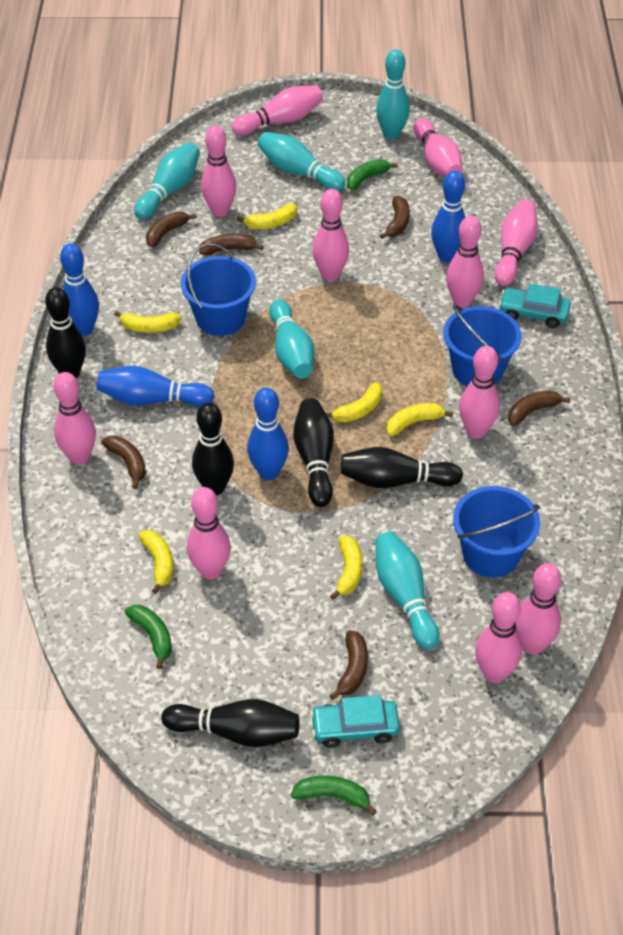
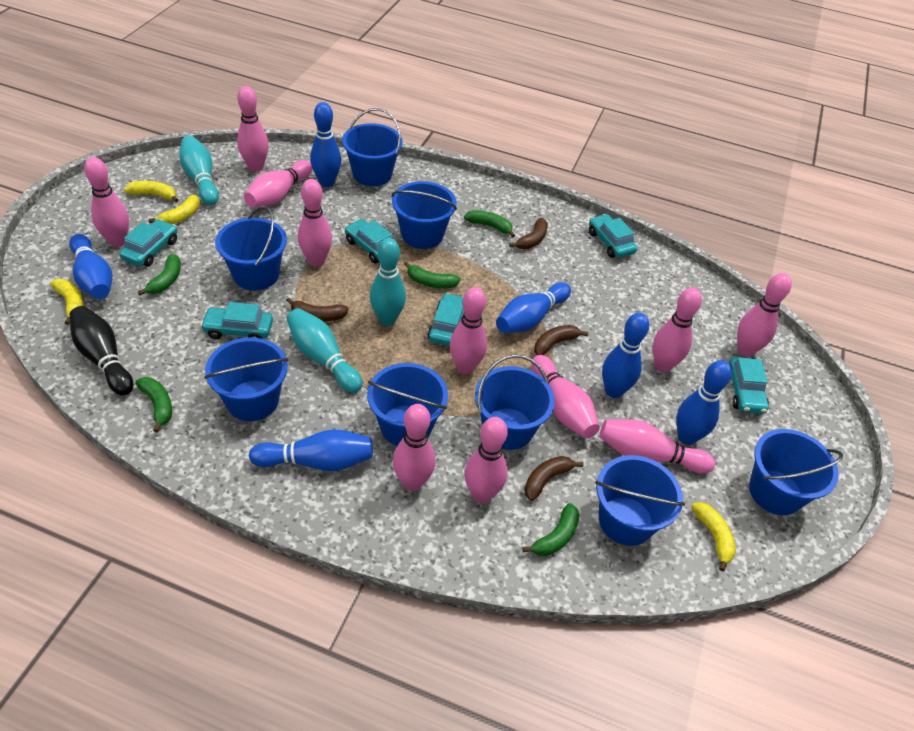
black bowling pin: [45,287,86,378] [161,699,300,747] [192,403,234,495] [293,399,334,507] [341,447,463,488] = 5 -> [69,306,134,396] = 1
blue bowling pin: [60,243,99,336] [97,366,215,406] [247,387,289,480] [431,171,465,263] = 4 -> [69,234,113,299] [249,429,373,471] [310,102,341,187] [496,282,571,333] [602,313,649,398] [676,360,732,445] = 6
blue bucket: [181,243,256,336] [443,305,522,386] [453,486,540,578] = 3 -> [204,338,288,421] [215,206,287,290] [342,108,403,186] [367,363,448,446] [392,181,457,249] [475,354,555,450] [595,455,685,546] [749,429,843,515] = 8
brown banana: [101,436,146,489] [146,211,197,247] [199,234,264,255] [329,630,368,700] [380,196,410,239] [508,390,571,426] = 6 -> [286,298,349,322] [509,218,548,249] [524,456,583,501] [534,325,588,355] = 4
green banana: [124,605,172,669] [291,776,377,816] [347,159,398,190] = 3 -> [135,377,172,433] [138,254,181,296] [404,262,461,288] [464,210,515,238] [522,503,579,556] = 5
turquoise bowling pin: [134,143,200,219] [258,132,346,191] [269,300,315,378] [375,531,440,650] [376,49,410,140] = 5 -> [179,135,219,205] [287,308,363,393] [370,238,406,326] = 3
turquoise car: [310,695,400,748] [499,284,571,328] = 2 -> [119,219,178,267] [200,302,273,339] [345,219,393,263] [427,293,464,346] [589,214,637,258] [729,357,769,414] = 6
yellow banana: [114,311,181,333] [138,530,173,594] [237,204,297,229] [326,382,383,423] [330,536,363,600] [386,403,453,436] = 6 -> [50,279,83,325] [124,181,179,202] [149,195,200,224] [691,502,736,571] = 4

========

* [TASK] The entries above need to be transcribed exactly, with the images left out.

* [ANSWER SECTION]
black bowling pin: [45,287,86,378] [161,699,300,747] [192,403,234,495] [293,399,334,507] [341,447,463,488] = 5 -> [69,306,134,396] = 1
blue bowling pin: [60,243,99,336] [97,366,215,406] [247,387,289,480] [431,171,465,263] = 4 -> [69,234,113,299] [249,429,373,471] [310,102,341,187] [496,282,571,333] [602,313,649,398] [676,360,732,445] = 6
blue bucket: [181,243,256,336] [443,305,522,386] [453,486,540,578] = 3 -> [204,338,288,421] [215,206,287,290] [342,108,403,186] [367,363,448,446] [392,181,457,249] [475,354,555,450] [595,455,685,546] [749,429,843,515] = 8
brown banana: [101,436,146,489] [146,211,197,247] [199,234,264,255] [329,630,368,700] [380,196,410,239] [508,390,571,426] = 6 -> [286,298,349,322] [509,218,548,249] [524,456,583,501] [534,325,588,355] = 4
green banana: [124,605,172,669] [291,776,377,816] [347,159,398,190] = 3 -> [135,377,172,433] [138,254,181,296] [404,262,461,288] [464,210,515,238] [522,503,579,556] = 5
turquoise bowling pin: [134,143,200,219] [258,132,346,191] [269,300,315,378] [375,531,440,650] [376,49,410,140] = 5 -> [179,135,219,205] [287,308,363,393] [370,238,406,326] = 3
turquoise car: [310,695,400,748] [499,284,571,328] = 2 -> [119,219,178,267] [200,302,273,339] [345,219,393,263] [427,293,464,346] [589,214,637,258] [729,357,769,414] = 6
yellow banana: [114,311,181,333] [138,530,173,594] [237,204,297,229] [326,382,383,423] [330,536,363,600] [386,403,453,436] = 6 -> [50,279,83,325] [124,181,179,202] [149,195,200,224] [691,502,736,571] = 4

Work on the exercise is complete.